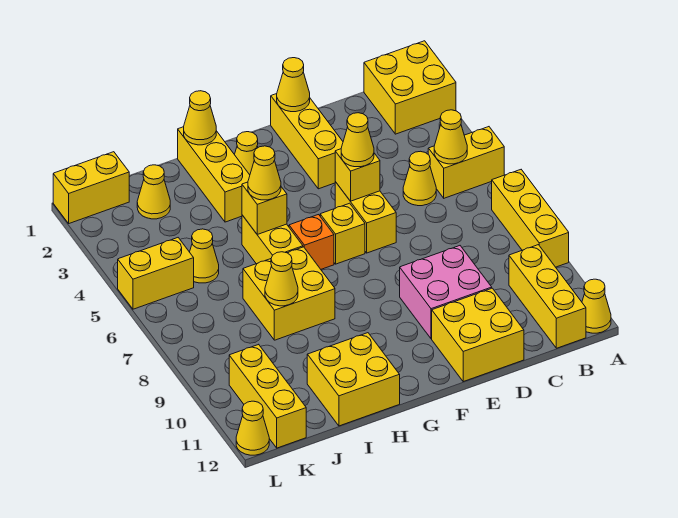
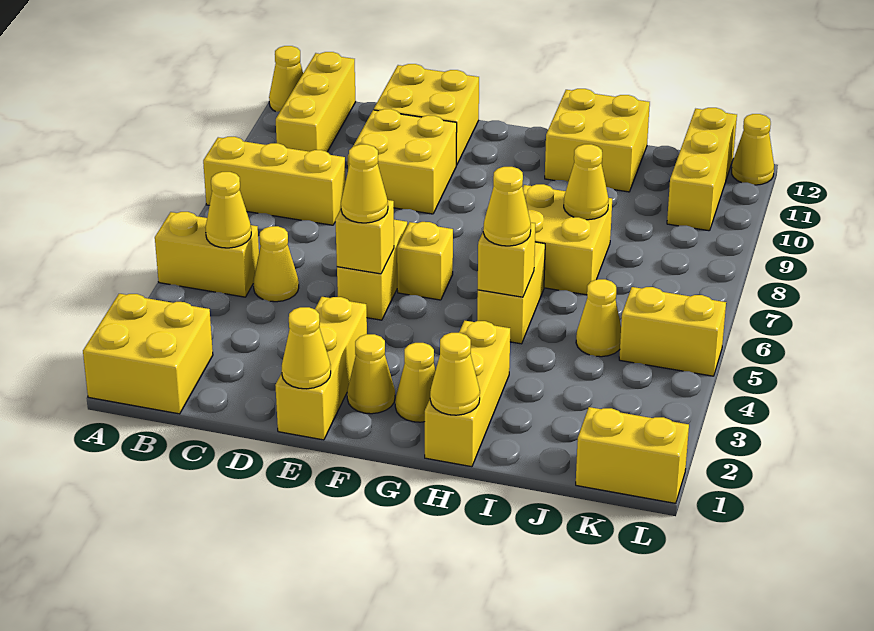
yellow brick A7:A9 level 1 -> yellow brick A8:C8 level 1
pink brick D9:E10 level 1 -> yellow brick D9:E10 level 1
orange brick G6 level 1 -> none
yellow cone J2 level 1 -> yellow cone F2 level 1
● ● ● ●
▸ **What to do**
A verbatim retyping of the listing, without any pictures, is the expected answer.

▸ **Expected answer**
yellow brick A7:A9 level 1 -> yellow brick A8:C8 level 1
pink brick D9:E10 level 1 -> yellow brick D9:E10 level 1
orange brick G6 level 1 -> none
yellow cone J2 level 1 -> yellow cone F2 level 1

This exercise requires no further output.